Exercise brief:
Count the lines in the entries below that contain the string "kern". Give only the number.

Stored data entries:
** start **

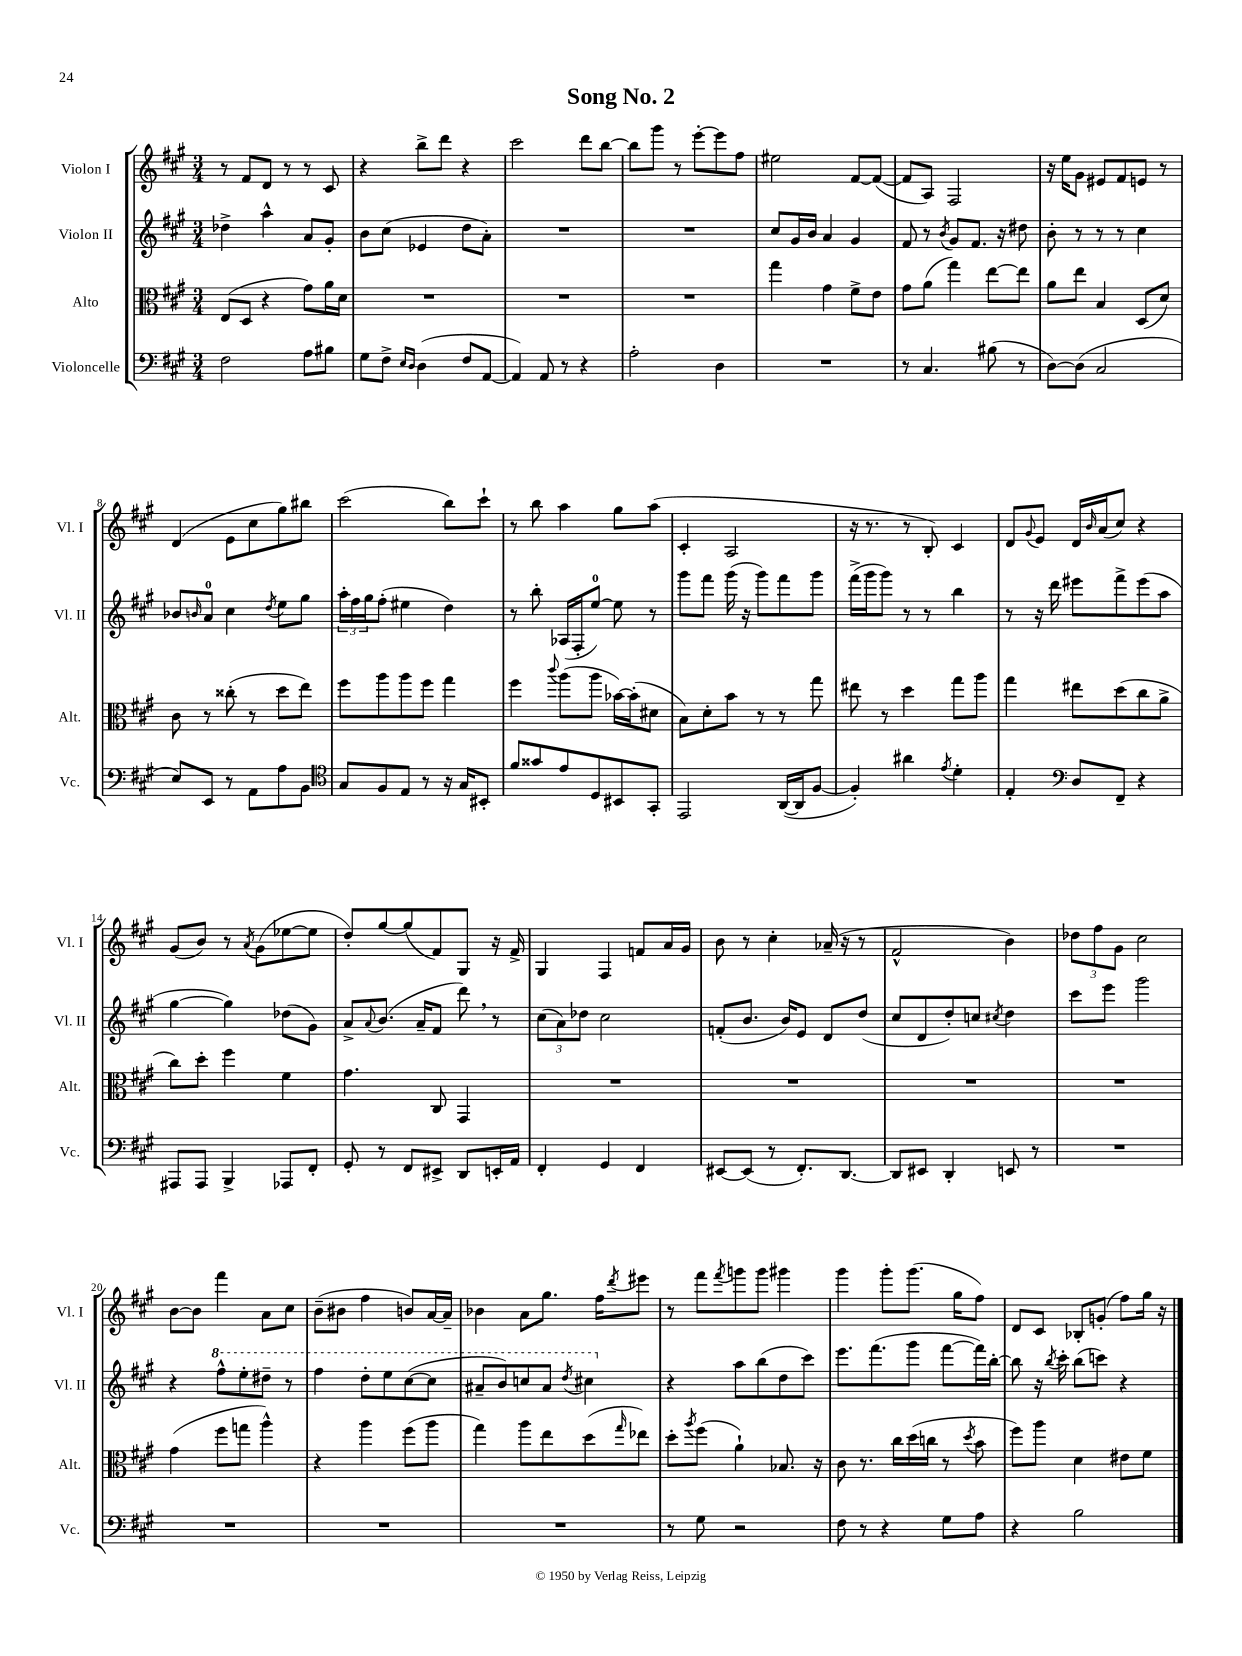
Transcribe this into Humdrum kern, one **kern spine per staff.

**kern	**kern	**kern	**kern
*staff4	*staff3	*staff2	*staff1
*clefF4	*clefC3	*clefG2	*clefG2
*k[f#c#g#]	*k[f#c#g#]	*k[f#c#g#]	*k[f#c#g#]
*M3/4	*M3/4	*M3/4	*M3/4
2F#	(8E	4dd-^	8r
.	8D	.	8f#
.	4r	4aa^^	8d
.	.	.	8r
8A	8g#)	8a	8r
8B#	16a	8g#'	8c#
.	16d	.	.
=	=	=	=
8G#	2.r	8b	4r
8F#^	.	(8cc#	.
16qqE	.	.	.
16qqD	.	.	.
(4D	.	4e-	8bb^
.	.	.	8ddd
8F#	.	8dd	4r
[8AA	.	8a')	.
=	=	=	=
4AA])	2.r	2.r	2ccc#
8AA	.	.	.
8r	.	.	.
4r	.	.	8ddd
.	.	.	[8bb
=	=	=	=
2A'	2.r	2.r	8bb]
.	.	.	8ggg#
.	.	.	8r
.	.	.	[8eee'
4D	.	.	8eee]
.	.	.	8ff#
=	=	=	=
2.r	4gg#	8cc#	2ee#
.	.	16g#	.
.	.	16b	.
.	4g#	4a	.
.	8f#^	4g#	[8f#
.	8e	.	(8f#_
=	=	=	=
8r	8g#	8f#	8f#]
4.C#	(8a	8r	8A)
.	.	8qb	.
.	4gg#)	8g#	2F#
.	.	8.f#	.
(8B#	[8ee	.	.
.	.	16r	.
8r	8ee]	8dd#	.
=	=	=	=
[8D)	8a	8b'	16r
.	.	.	16ee
(8D]	8ee	8r	8g#
2C#	4B	8r	8e#
.	.	8r	8f#
.	(8D	4cc#	8e
.	8d)	.	8r
=	=	=	=
8E)	8c#	8b-	(4d
.	.	16qqb	.
8EE	8r	8a	.
8r	(8cc##'	4cc#	8e
8AA	8r	.	8cc#
.	.	8qdd	.
8A	8dd	8ee	8gg#)
8BB	8ee)	8gg#	8bb#
=	=	=	=
*clefC4	*	*	*
8G#	8ff#	24aa'	(2ccc#
.	.	24ff#	.
.	.	24gg#	.
8F#	8aa	(8ff#'	.
8E	8aa	4ee#	.
8r	8ff#	.	.
16r	4gg#	4dd)	8bb)
16G#	.	.	.
8BB#'	.	.	8ccc#`
=	=	=	=
8f#	4ff#	8r	8r
8g##	.	8bb'	8bb
.	8qqccc#	.	.
8e	(8aa	(16A-	4aa
.	.	16F#'	.
8D	8aa	[8ee)	.
8BB#	[16b-)	8ee]	8gg#
.	(16b-']	.	.
8GG#'	8d#	8r	(8aa
=	=	=	=
2EE	8B)	8ggg#	4c#'
.	8d'	8fff#	.
.	8b	(16ggg#	2A
.	.	16r	.
.	8r	8ggg#)	.
([16AA	8r	8fff#	.
16AA]	.	.	.
[8F#	8gg#	8ggg#	.
=	=	=	=
4F#'])	8ee#	(16fff#^	16r
.	.	16ggg#	8.r
.	8r	8ggg#)	.
4a#	4dd	8r	8r
.	.	8r	8B')
8qe	.	.	.
4d'	8gg#	4bb	4c#
.	8aa	.	.
=	=	=	=
4E'	4gg#	8r	8d
.	.	.	8qqg#
.	.	16r	8e
.	.	16ddd	.
*clefF4	*	*	*
8D	8ee#	8eee#	16d
.	.	.	16qqb
.	.	.	(16a
8FF#~	(8dd	8fff#^	8cc#)
4r	8cc#	(8eee#	4r
.	8a^	8aa	.
=	=	=	=
8AAA#	8cc#)	[4gg#	(8g#
8AAA#	8dd'	.	8b)
4BBB^	4ff#	4gg#])	8r
.	.	.	8qa
.	.	.	(8g#
8AAA-	4f#	(8dd-	[8ee-
8FF#'	.	8g#)	8ee-]
=	=	=	=
8GG#'	4.g#	8a^	8dd')
.	.	8qqa	.
8r	.	(8.b	[8gg#
8FF#	.	.	(8gg#]
.	.	16a~	.
8EE#^	8C#	8f#	8f#)
8DD	4GG#	8ddd)	8G#
16EE'	.	8r	16r
16AA	.	.	16f#^
=	=	=	=
4FF#'	2.r	(12cc#	4G#
.	.	12a)	.
.	.	12dd-	.
4GG#	.	2cc#	4F#
4FF#	.	.	8f
.	.	.	16a
.	.	.	16g#
=	=	=	=
[8EE#	2.r	(8f'	8b
(8EE#]	.	8.b	8r
8r	.	.	4cc#'
.	.	16b)	.
8.FF#')	.	8e	.
.	.	8d	(16a-~
[8.DD	.	.	16r
.	.	(8dd	8r
=	=	=	=
8DD]	2.r	8cc#	2f#^^
8EE#	.	8d	.
4DD'	.	8dd')	.
.	.	8cc	.
.	.	8qcc#	.
8EE	.	4dd	4b)
8r	.	.	.
=	=	=	=
2.r	2.r	8ccc#	12dd-
.	.	.	12ff#
.	.	8eee	.
.	.	.	12g#
.	.	2ggg#	2cc#
=	=	=	=
2.r	(4g#	4r	[8b
.	.	.	8b]
.	8ff#	8fff#^^	4fff#
.	8gg	8eee'	.
.	4aa^^)	8ddd#~	8a
.	.	8r	8cc#
=	=	=	=
2.r	4r	4fff#	(8b~
.	.	.	8b#
.	4aa	8ddd'	4ff#
.	.	8eee	.
.	(8ff#	([8ccc#	8b)
.	8aa	8ccc#]	[16a
.	.	.	16a~]
=	=	=	=
2.r	4gg#)	8aa#~	4b-
.	.	8bb)	.
.	8aa	8ccc	8a
.	8ee	8aa#	8.gg#
.	.	8qddd	.
.	(8dd	4ccc#	.
.	.	.	16ff#
.	16qqgg#	.	8qddd
.	8ee-)	.	8eee#
=	=	=	=
8r	8dd'	4r	8r
.	8qaa	.	.
8G#	(8ff#	.	8fff#
.	.	.	8qfff#
2r	4a`)	8aa	8ggg
.	.	(8bb	8ggg
.	8.B-	8dd	4ggg#
.	.	8ccc#)	.
.	16r	.	.
=	=	=	=
8F#	8c#	8.eee	4ggg#
8r	8.r	.	.
.	.	(8.fff#	.
4r	.	.	8ggg#'
.	16cc#	.	.
.	(16dd	8ggg#	(8.ggg#
.	16cc	.	.
8G#	8r	[8fff#	.
.	.	.	16gg#
.	8qdd	.	.
8A	8b	16fff#])	8ff#)
.	.	[16bb'	.
=	=	=	=
4r	8ff#)	8bb]	8d
.	8aa	16r	8c#
.	.	8qbb	.
.	.	16ccc#'	.
2B	4d	(8bb	8B-'
.	.	8ccc)	(8g'
.	8e#	4r	8ff#)
.	8f#	.	16gg#
.	.	.	16r
==	==	==	==
*-	*-	*-	*-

** end **

Exercise answer:
2